(SOURCE MATERIAL Opens)

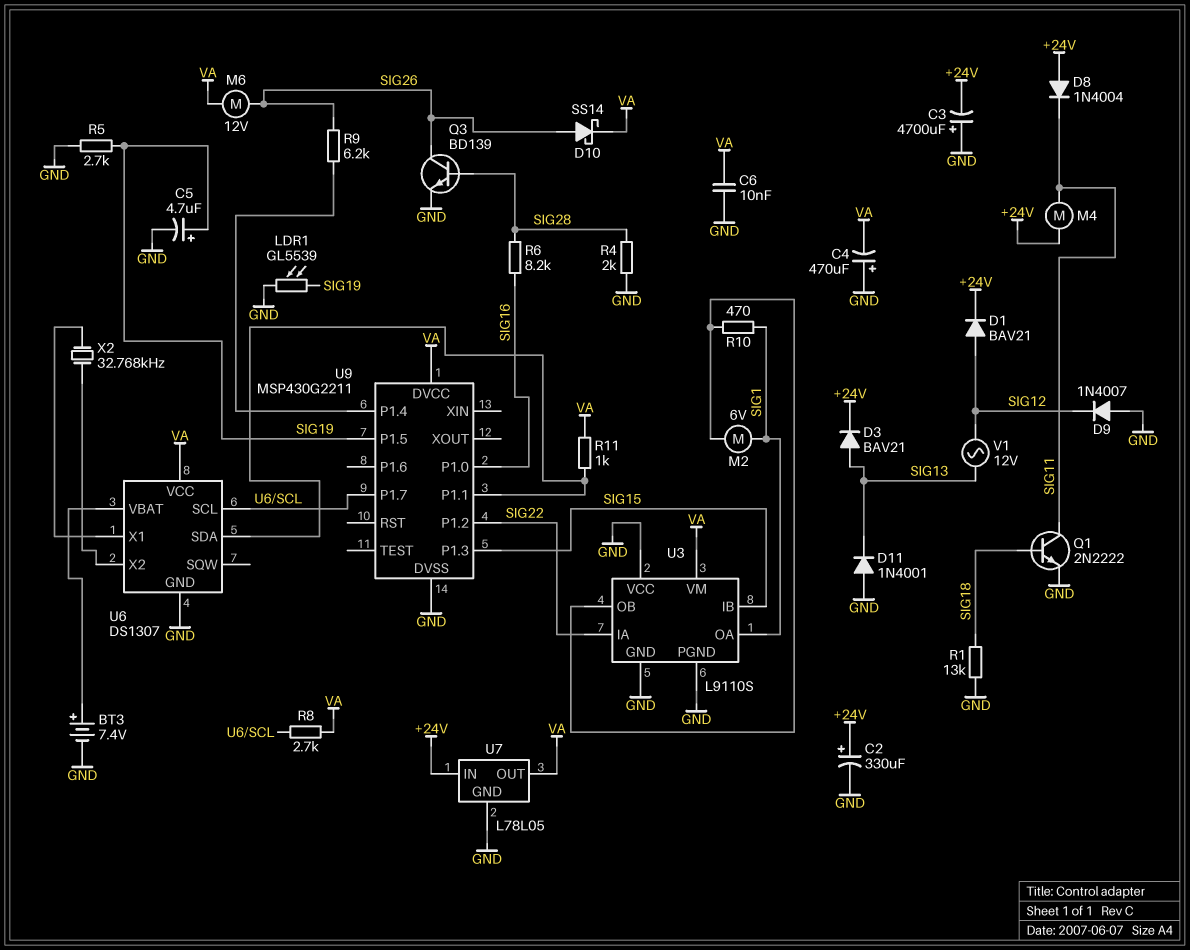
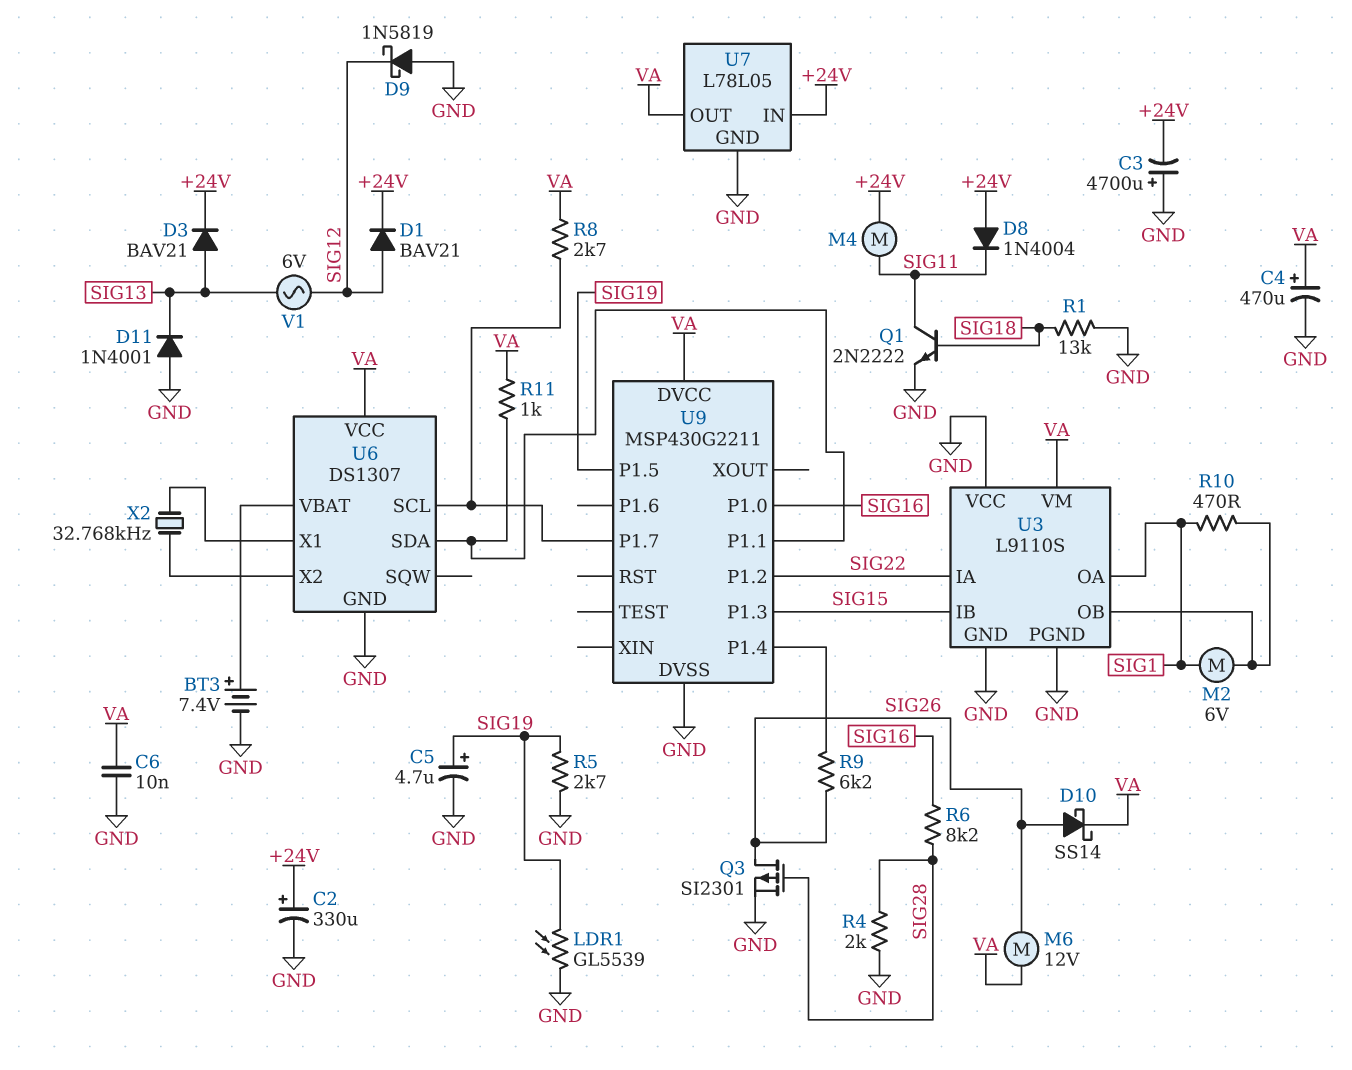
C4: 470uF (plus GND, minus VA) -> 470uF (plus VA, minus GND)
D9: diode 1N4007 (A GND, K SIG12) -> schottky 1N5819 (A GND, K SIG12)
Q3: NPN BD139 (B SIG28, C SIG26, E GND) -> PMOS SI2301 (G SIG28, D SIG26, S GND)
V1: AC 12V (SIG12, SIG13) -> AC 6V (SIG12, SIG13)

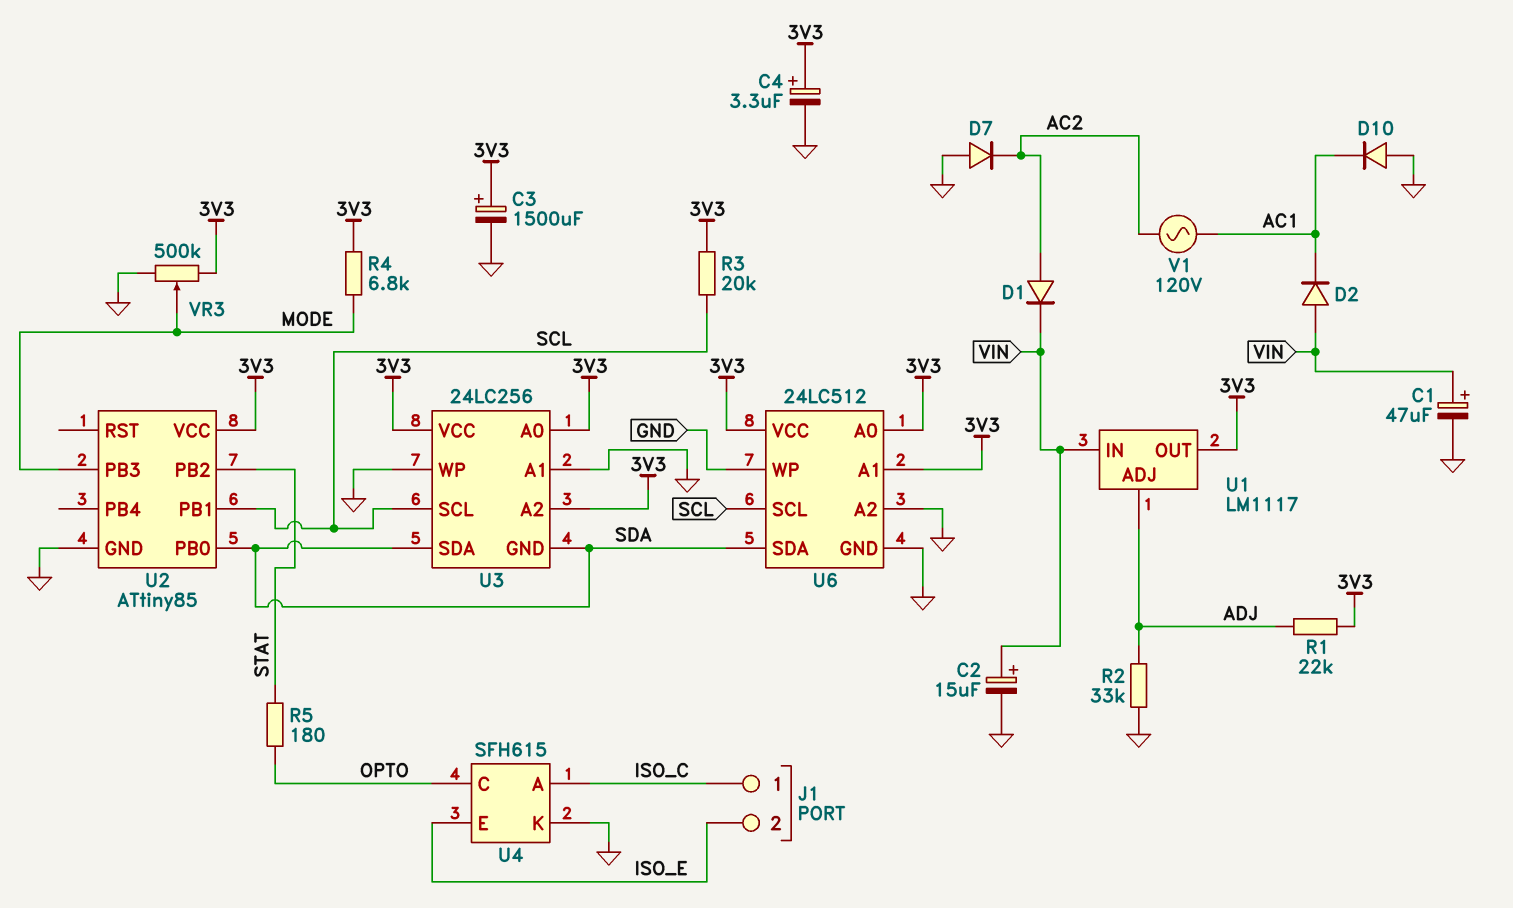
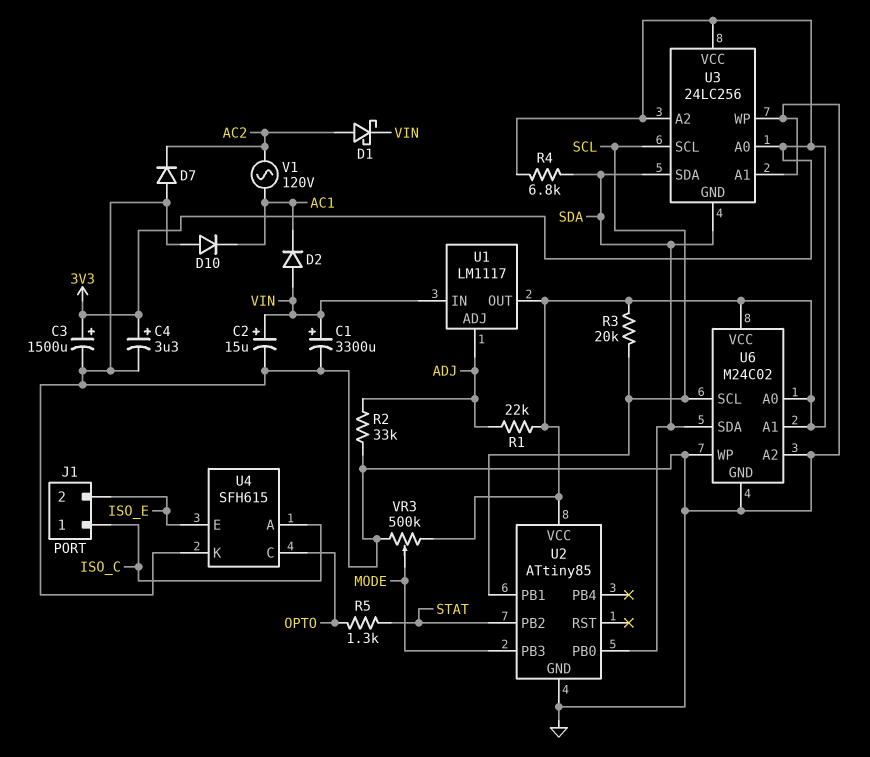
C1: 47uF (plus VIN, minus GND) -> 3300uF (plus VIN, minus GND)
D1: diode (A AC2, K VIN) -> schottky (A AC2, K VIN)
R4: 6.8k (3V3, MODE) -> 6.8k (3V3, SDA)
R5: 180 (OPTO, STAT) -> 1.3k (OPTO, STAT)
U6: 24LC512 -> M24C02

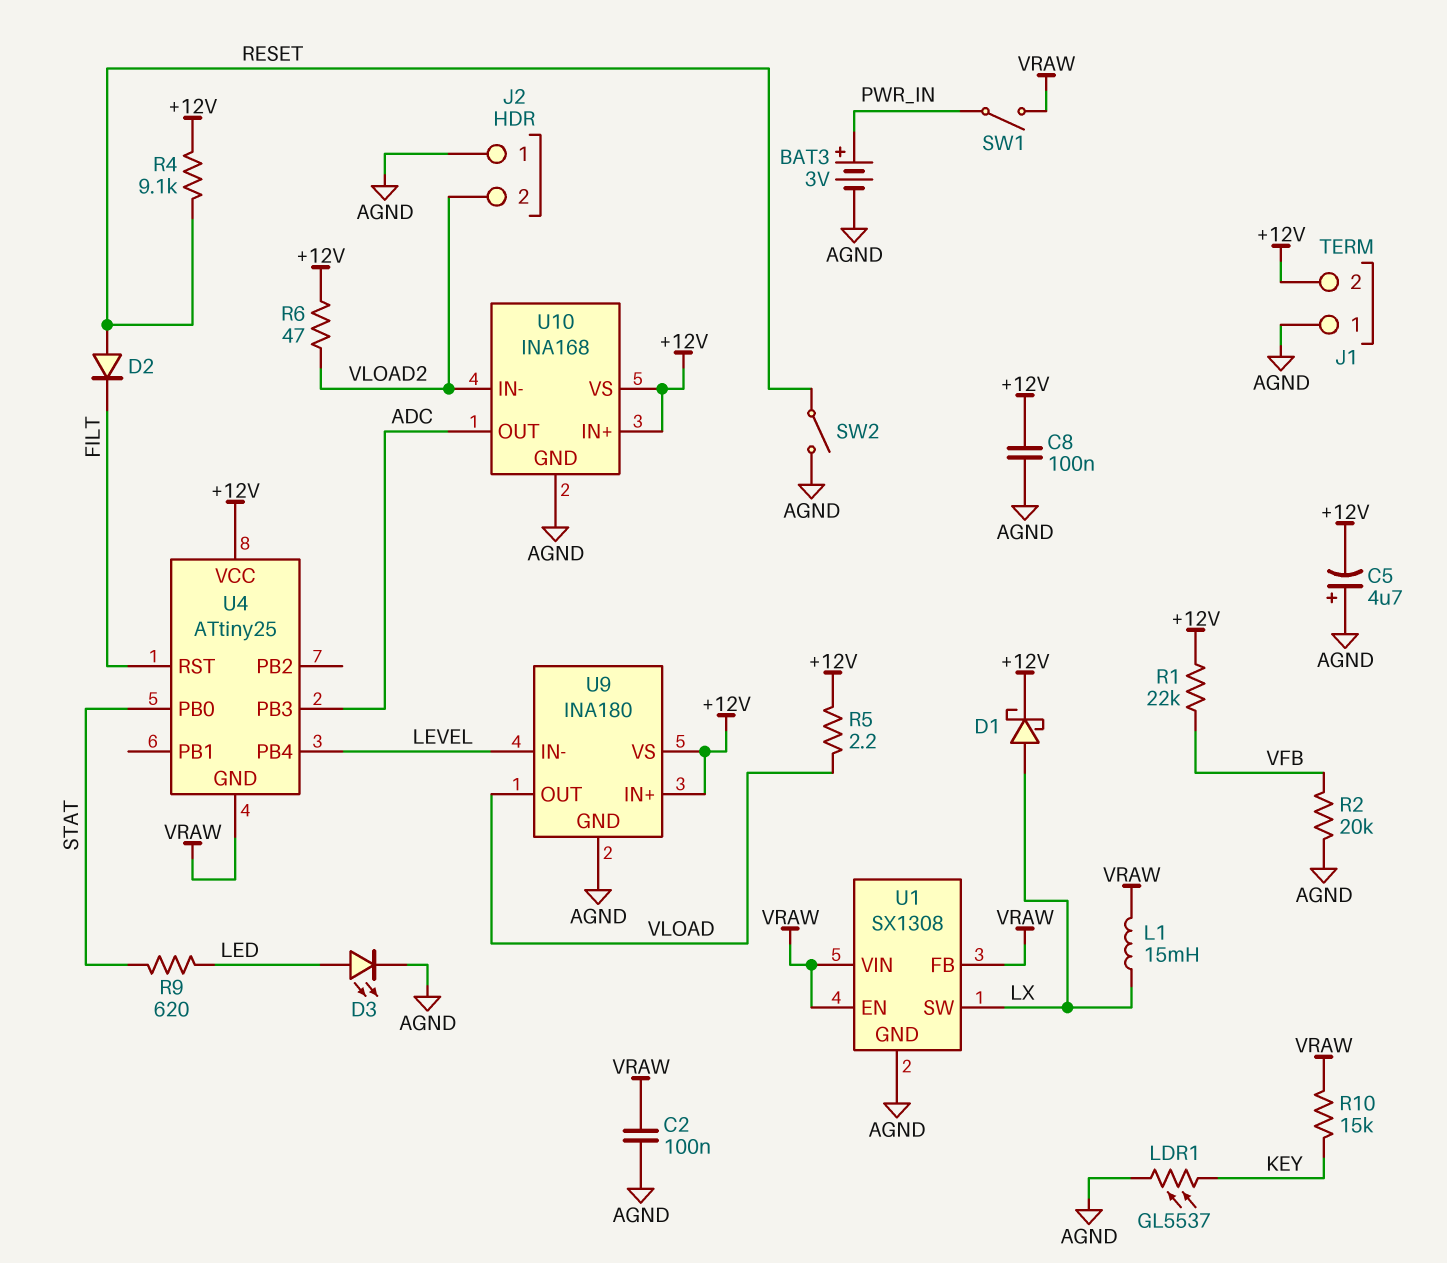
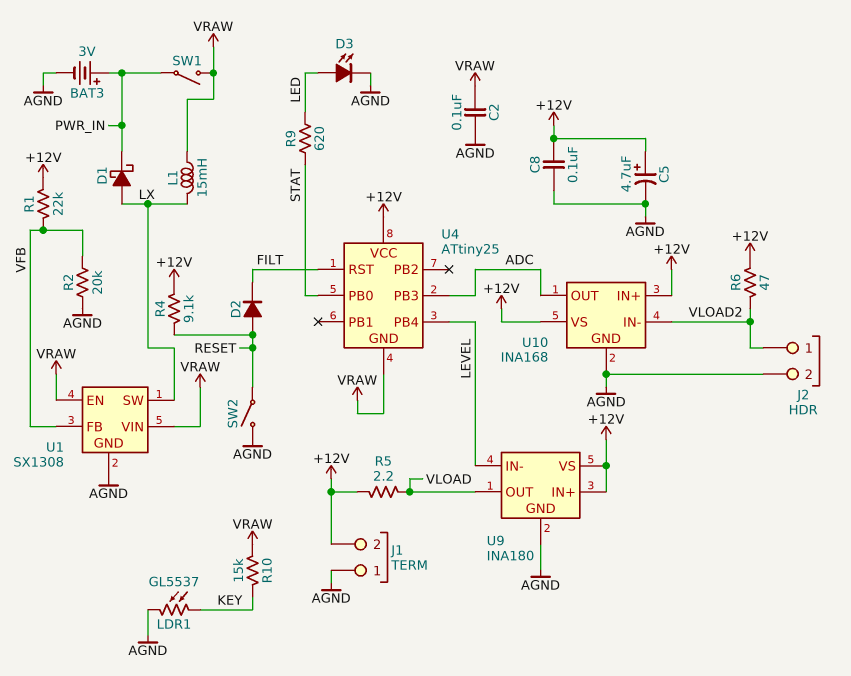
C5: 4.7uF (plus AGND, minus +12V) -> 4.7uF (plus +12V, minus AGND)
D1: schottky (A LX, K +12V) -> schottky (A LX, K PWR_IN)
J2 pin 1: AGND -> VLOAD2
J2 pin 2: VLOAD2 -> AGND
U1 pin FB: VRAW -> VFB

(SOURCE MATERIAL Closes)

Nothing but the lines from the one containing "R4: 6.8k (3V3, MODE) -> 6.8k (3V3, SDA)" through the last line of the listing should be copied, each word for word and without pictures.

* _RESPONSE TO THIS EXERCISE_
R4: 6.8k (3V3, MODE) -> 6.8k (3V3, SDA)
R5: 180 (OPTO, STAT) -> 1.3k (OPTO, STAT)
U6: 24LC512 -> M24C02

C5: 4.7uF (plus AGND, minus +12V) -> 4.7uF (plus +12V, minus AGND)
D1: schottky (A LX, K +12V) -> schottky (A LX, K PWR_IN)
J2 pin 1: AGND -> VLOAD2
J2 pin 2: VLOAD2 -> AGND
U1 pin FB: VRAW -> VFB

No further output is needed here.